== WHAT YOU SHOULD DO ==
Images are not part of the copy; transcribe all the data exactly.

== MATERIAL TO PROCESS ==
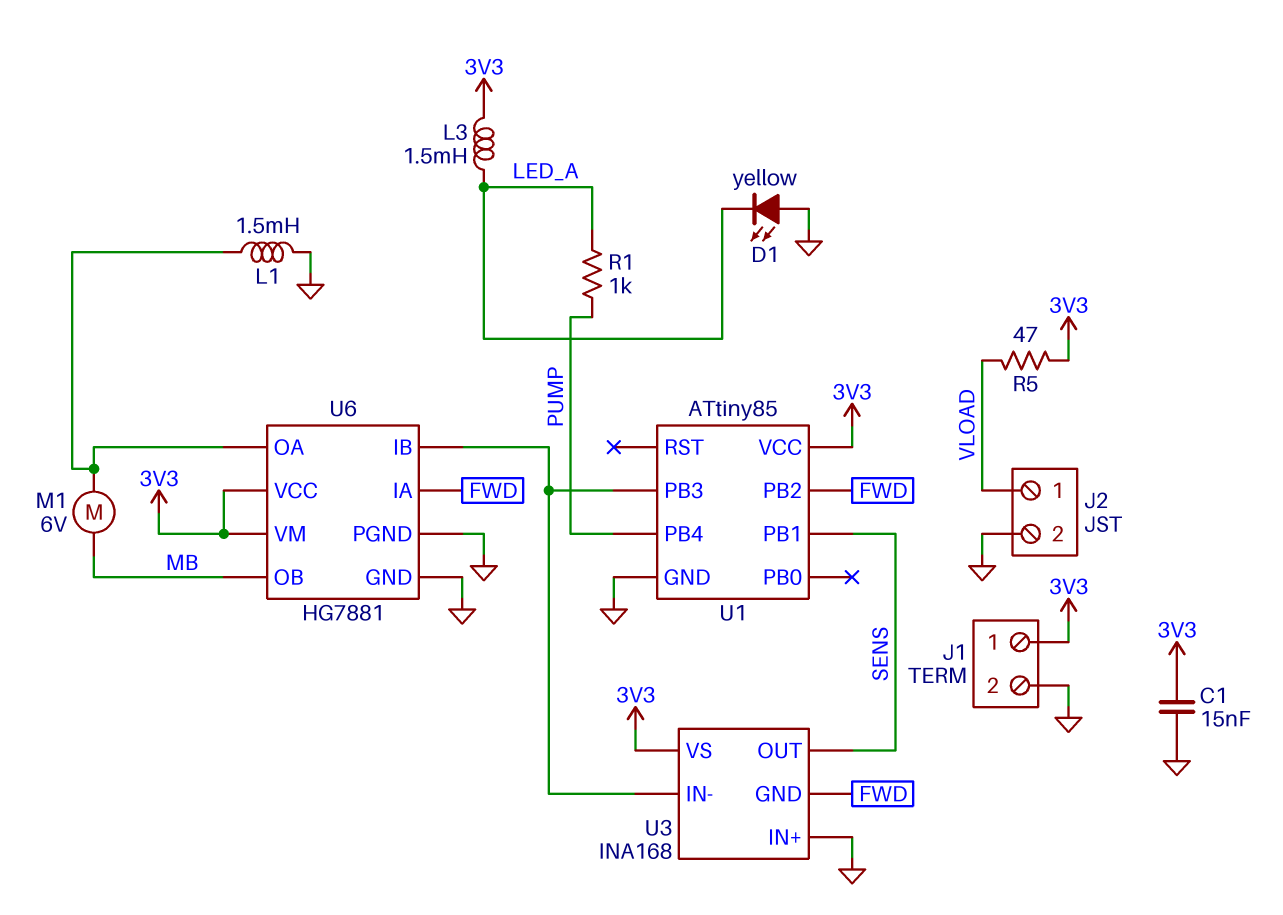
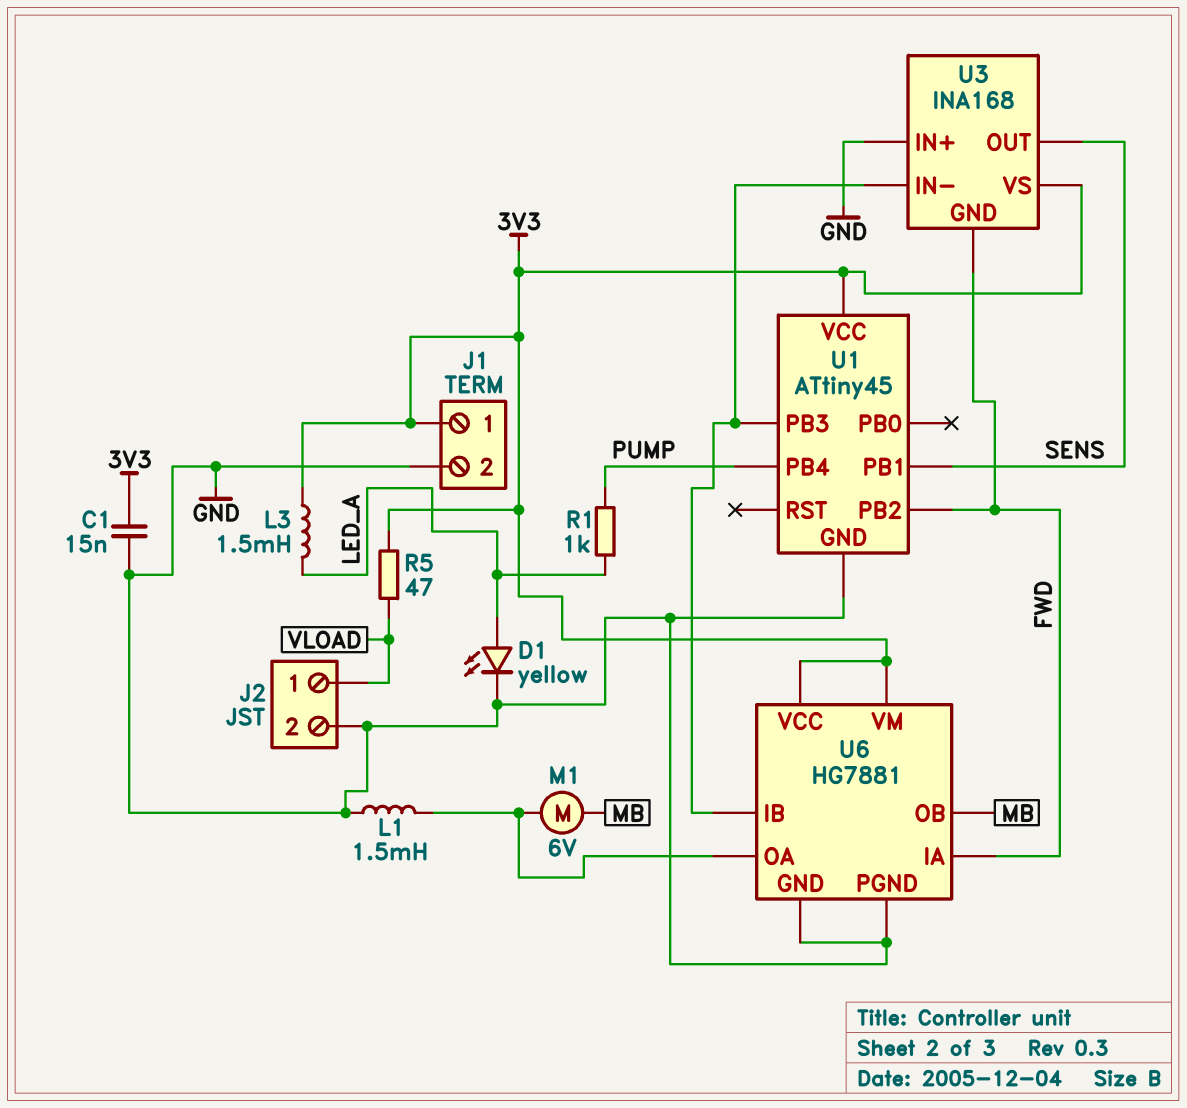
D1: LED yellow (A GND, K LED_A) -> LED yellow (A LED_A, K GND)
U1: ATtiny85 -> ATtiny45

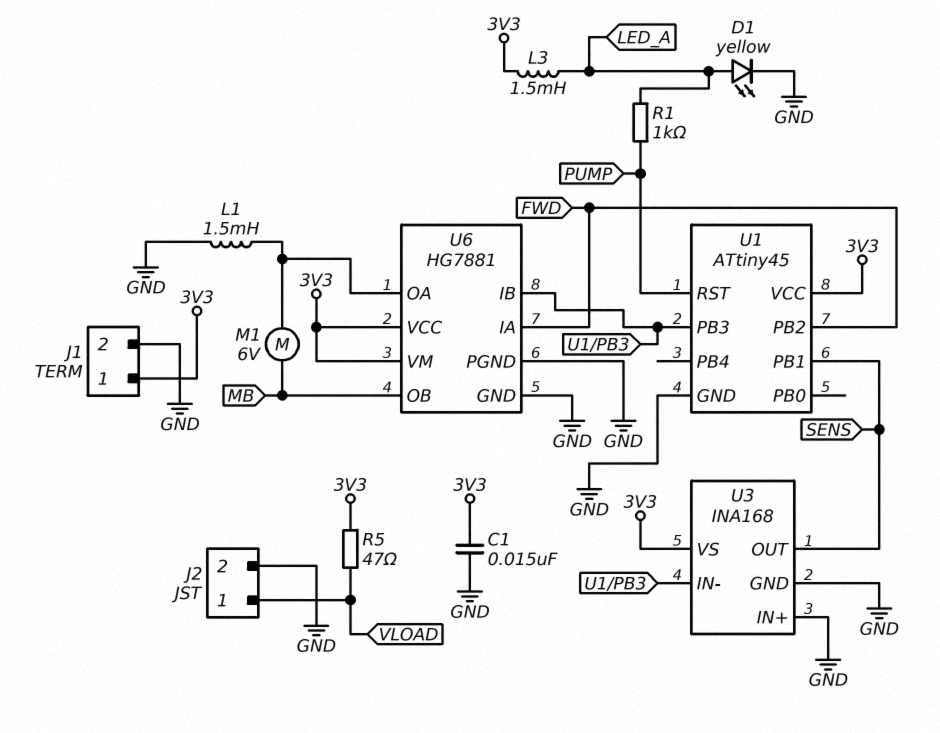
U1 pin PB4: PUMP -> none
U1 pin RST: none -> PUMP
U3 pin GND: FWD -> GND

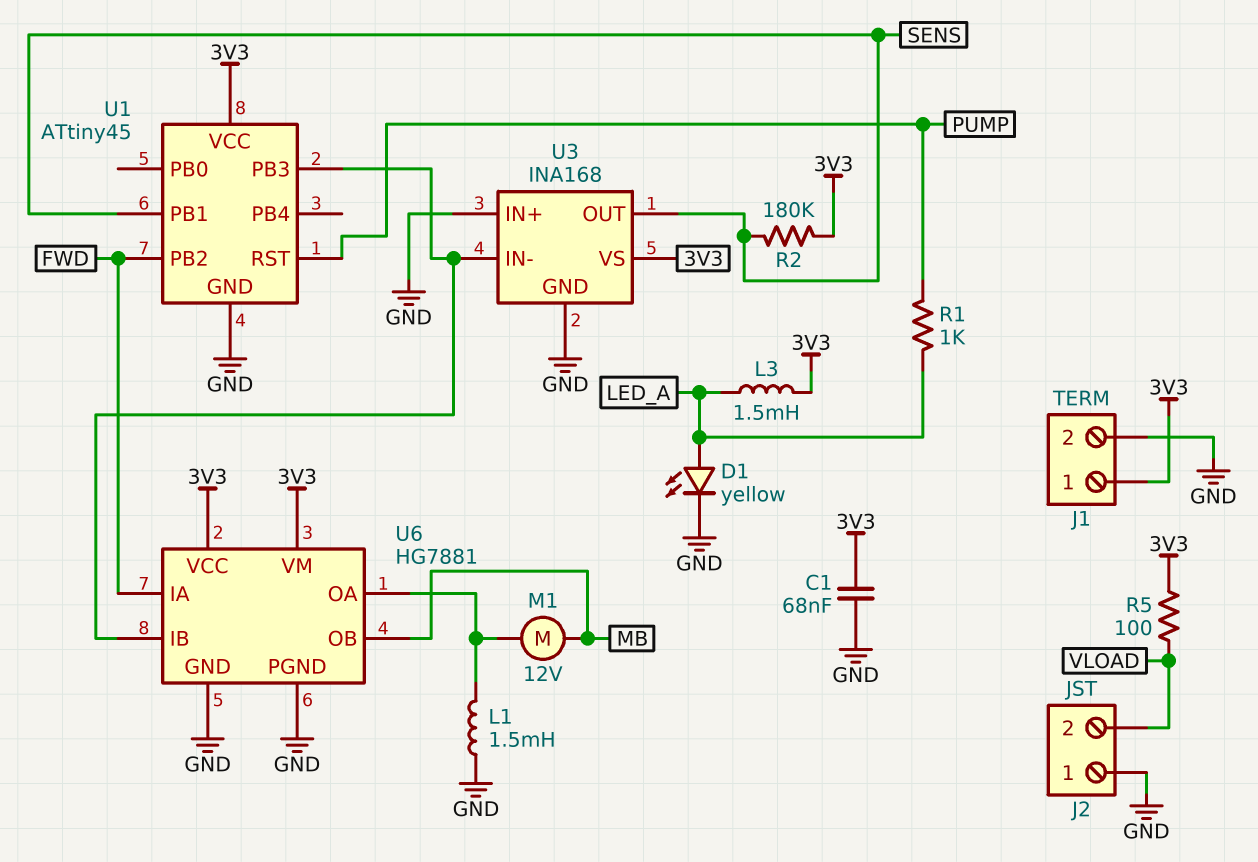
C1: 15nF (3V3, GND) -> 68nF (3V3, GND)
J2 pin 1: VLOAD -> GND
J2 pin 2: GND -> VLOAD
M1: motor 6V (MB, U6/OA) -> motor 12V (MB, U6/OA)
R2: none -> 180k (3V3, SENS)
R5: 47 (3V3, VLOAD) -> 100 (3V3, VLOAD)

== TASK RESULT ==
D1: LED yellow (A GND, K LED_A) -> LED yellow (A LED_A, K GND)
U1: ATtiny85 -> ATtiny45

U1 pin PB4: PUMP -> none
U1 pin RST: none -> PUMP
U3 pin GND: FWD -> GND

C1: 15nF (3V3, GND) -> 68nF (3V3, GND)
J2 pin 1: VLOAD -> GND
J2 pin 2: GND -> VLOAD
M1: motor 6V (MB, U6/OA) -> motor 12V (MB, U6/OA)
R2: none -> 180k (3V3, SENS)
R5: 47 (3V3, VLOAD) -> 100 (3V3, VLOAD)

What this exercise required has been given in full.